* What you have to do
Leave out any picture and return the remaining listing below exactly as given.

* Collected data
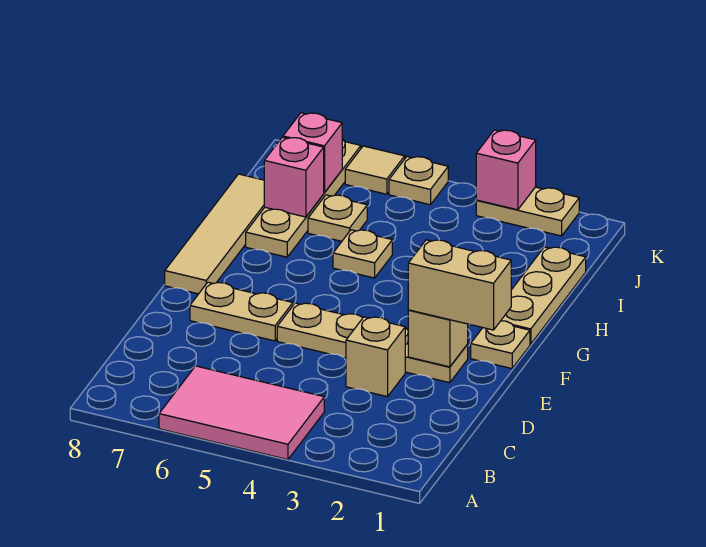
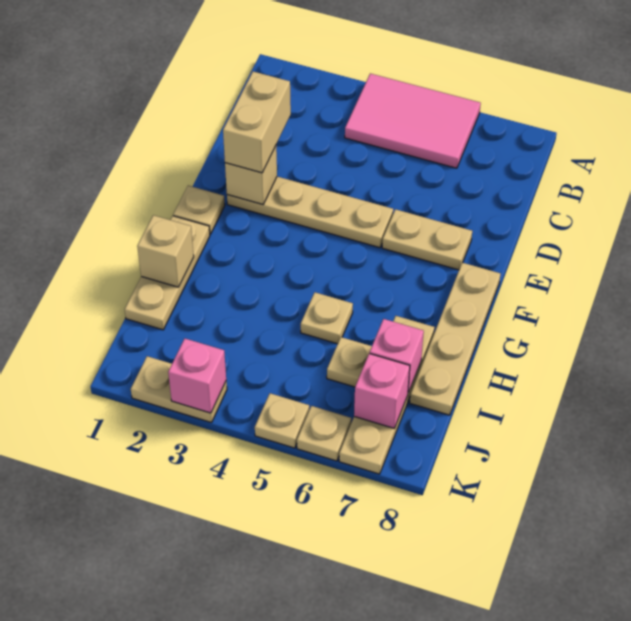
tan brick D3 level 1 -> tan brick H1 level 2
tan brick E1:E2 level 3 -> tan brick D2:E2 level 3
tan tile F8:I8 level 1 -> tan plate F8:I8 level 1
tan tile K6 level 1 -> tan plate K6 level 1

* Result
tan brick D3 level 1 -> tan brick H1 level 2
tan brick E1:E2 level 3 -> tan brick D2:E2 level 3
tan tile F8:I8 level 1 -> tan plate F8:I8 level 1
tan tile K6 level 1 -> tan plate K6 level 1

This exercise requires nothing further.